*** Begin section ***
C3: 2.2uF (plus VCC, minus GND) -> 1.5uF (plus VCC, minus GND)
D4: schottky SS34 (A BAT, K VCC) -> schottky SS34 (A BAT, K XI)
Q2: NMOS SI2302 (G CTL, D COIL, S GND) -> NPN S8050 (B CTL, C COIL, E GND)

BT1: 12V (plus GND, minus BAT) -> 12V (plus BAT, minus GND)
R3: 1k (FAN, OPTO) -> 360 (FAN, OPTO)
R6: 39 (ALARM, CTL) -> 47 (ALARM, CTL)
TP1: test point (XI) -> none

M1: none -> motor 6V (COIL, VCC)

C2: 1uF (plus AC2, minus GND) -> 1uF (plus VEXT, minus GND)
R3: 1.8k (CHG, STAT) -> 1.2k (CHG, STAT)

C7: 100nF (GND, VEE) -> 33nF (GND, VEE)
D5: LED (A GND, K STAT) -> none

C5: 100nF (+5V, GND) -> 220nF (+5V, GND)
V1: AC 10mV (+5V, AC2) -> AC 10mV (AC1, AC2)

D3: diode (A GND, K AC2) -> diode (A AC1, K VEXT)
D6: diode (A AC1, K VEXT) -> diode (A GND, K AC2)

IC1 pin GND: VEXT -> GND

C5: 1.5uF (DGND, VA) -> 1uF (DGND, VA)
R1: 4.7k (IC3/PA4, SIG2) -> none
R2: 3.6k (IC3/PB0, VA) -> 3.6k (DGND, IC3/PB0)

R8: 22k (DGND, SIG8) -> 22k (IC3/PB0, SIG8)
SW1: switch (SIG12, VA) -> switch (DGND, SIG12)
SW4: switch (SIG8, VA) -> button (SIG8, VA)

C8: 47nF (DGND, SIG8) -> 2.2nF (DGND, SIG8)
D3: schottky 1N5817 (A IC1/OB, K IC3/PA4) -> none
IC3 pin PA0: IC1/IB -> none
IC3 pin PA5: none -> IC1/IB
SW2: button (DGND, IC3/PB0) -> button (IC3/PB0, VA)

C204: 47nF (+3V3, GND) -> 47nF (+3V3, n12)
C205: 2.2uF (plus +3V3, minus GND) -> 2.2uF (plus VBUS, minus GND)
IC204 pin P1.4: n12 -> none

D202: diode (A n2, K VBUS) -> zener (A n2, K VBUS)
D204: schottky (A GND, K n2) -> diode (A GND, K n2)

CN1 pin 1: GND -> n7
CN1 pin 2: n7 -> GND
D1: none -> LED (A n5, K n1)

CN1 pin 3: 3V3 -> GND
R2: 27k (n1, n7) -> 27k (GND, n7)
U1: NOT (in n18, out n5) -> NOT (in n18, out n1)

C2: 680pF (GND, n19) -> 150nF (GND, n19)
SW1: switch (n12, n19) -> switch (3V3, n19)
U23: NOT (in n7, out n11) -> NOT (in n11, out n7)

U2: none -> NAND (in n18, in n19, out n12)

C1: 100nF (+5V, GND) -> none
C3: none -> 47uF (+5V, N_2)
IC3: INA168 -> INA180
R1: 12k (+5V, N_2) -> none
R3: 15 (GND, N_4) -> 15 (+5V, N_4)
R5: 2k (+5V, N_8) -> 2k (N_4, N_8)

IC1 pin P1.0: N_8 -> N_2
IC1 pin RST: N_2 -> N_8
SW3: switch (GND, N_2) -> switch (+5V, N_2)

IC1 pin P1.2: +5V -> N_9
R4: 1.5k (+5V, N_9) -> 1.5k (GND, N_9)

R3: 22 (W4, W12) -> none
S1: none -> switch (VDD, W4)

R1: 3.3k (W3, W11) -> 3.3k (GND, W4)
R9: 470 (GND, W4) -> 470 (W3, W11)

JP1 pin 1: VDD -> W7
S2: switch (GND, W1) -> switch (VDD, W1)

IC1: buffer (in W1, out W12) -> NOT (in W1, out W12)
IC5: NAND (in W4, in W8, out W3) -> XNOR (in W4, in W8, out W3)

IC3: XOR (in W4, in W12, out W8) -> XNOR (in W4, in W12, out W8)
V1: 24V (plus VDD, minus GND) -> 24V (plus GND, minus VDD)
*** End section ***
_EXERCISE PROMPT_
Sift through the material above and copy each line that holds "switch".

_OUTPUT OF THE EXERCISE_
SW1: switch (SIG12, VA) -> switch (DGND, SIG12)
SW4: switch (SIG8, VA) -> button (SIG8, VA)
SW1: switch (n12, n19) -> switch (3V3, n19)
SW3: switch (GND, N_2) -> switch (+5V, N_2)
S1: none -> switch (VDD, W4)
S2: switch (GND, W1) -> switch (VDD, W1)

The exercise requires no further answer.